* **TASK OBJECTIVE**
Leave out pictures; repeat exactly the lines from the "SW2: switch (5V, BAT) -> none" line through the last of the data below.

━━ DATA UNDER STUDY ━━

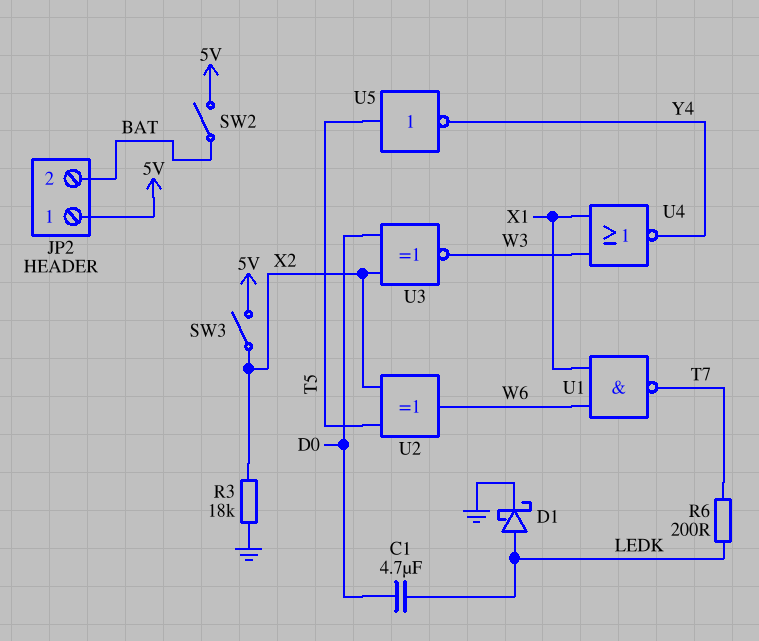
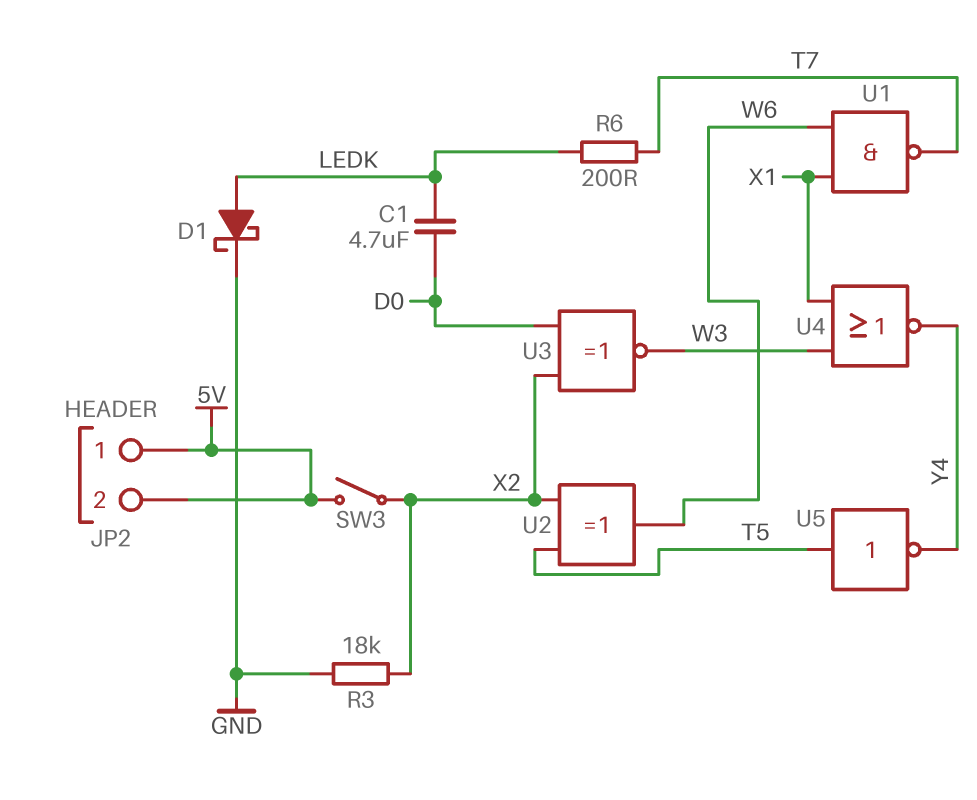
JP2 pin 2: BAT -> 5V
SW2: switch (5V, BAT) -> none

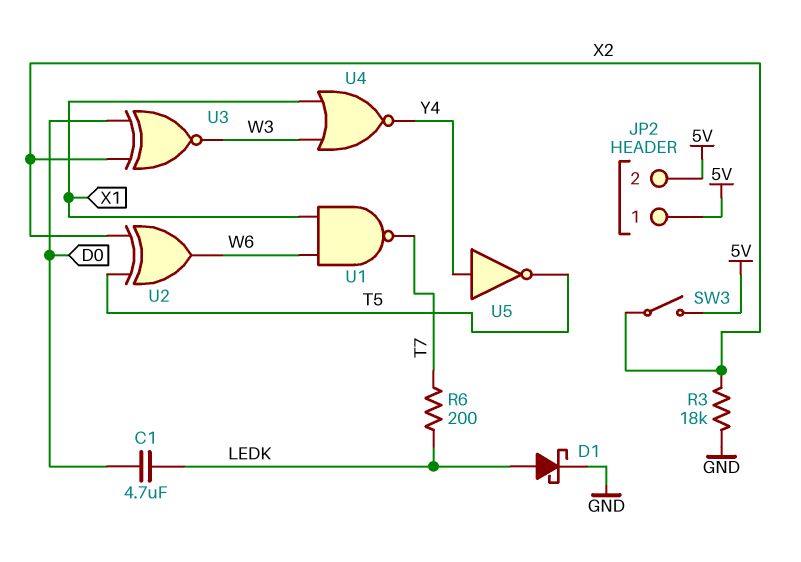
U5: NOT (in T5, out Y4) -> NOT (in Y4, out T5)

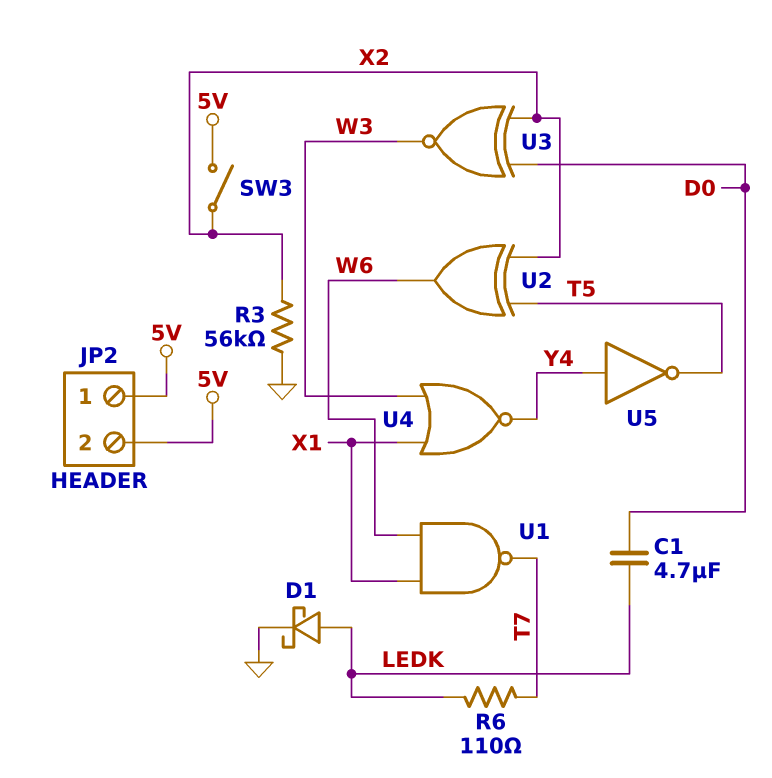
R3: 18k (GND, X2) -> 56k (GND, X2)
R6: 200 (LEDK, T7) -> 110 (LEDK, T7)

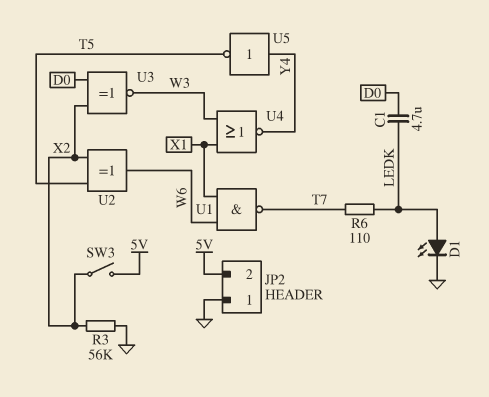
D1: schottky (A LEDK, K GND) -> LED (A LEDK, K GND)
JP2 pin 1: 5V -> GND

━━━

* **RESPONSE TO THE TASK**
SW2: switch (5V, BAT) -> none

U5: NOT (in T5, out Y4) -> NOT (in Y4, out T5)

R3: 18k (GND, X2) -> 56k (GND, X2)
R6: 200 (LEDK, T7) -> 110 (LEDK, T7)

D1: schottky (A LEDK, K GND) -> LED (A LEDK, K GND)
JP2 pin 1: 5V -> GND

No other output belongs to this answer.